(AIM OF THE EXERCISE): Using the line that contains "What was the lata" as the first line and the last line of the data as the final one, give every line in that range again exactly.

Stored data entries
--------

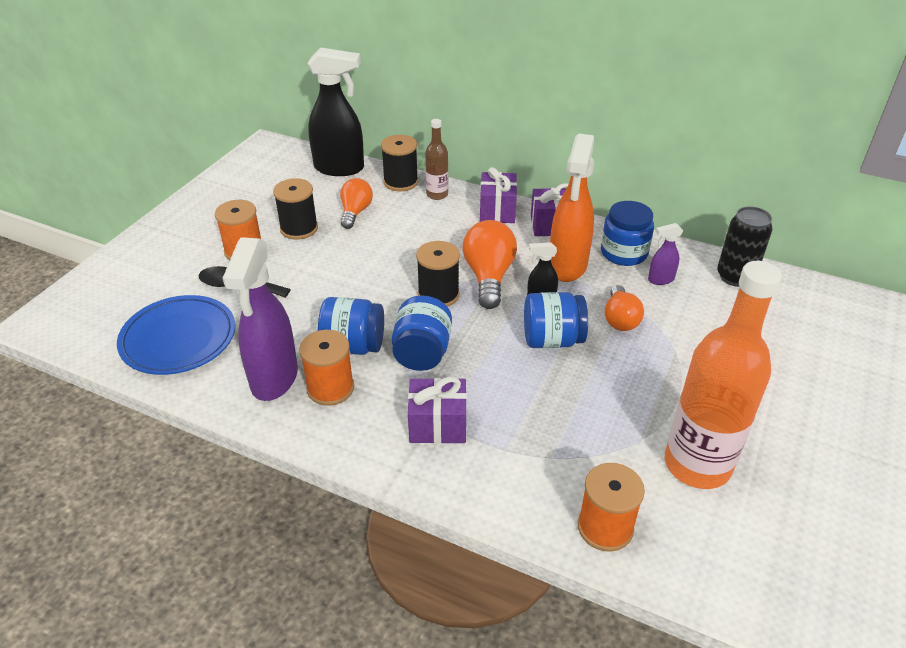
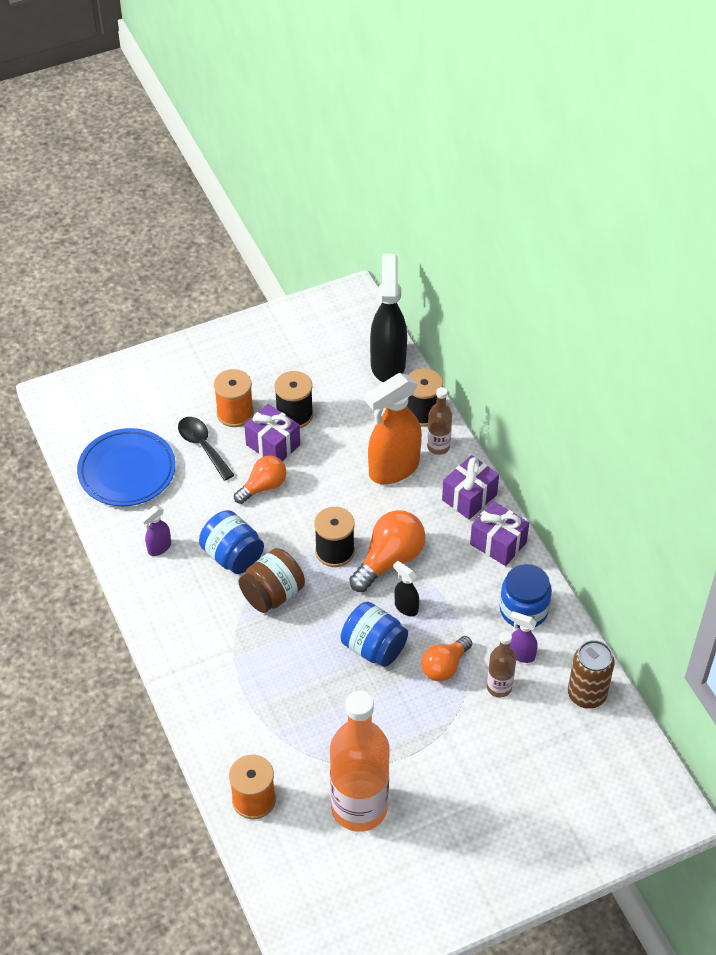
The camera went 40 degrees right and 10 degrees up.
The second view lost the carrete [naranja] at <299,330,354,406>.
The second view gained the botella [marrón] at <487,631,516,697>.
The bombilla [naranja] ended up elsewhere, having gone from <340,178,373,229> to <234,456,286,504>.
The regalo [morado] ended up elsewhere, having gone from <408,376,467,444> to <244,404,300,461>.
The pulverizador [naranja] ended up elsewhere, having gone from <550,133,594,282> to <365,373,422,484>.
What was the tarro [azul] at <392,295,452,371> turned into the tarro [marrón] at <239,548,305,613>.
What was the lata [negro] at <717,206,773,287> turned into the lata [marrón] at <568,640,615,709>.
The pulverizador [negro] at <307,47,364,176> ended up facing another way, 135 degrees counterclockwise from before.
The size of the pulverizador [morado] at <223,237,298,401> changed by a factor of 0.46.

--------

(RESPONSE TO THE EXERCISE):
What was the lata [negro] at <717,206,773,287> turned into the lata [marrón] at <568,640,615,709>.
The pulverizador [negro] at <307,47,364,176> ended up facing another way, 135 degrees counterclockwise from before.
The size of the pulverizador [morado] at <223,237,298,401> changed by a factor of 0.46.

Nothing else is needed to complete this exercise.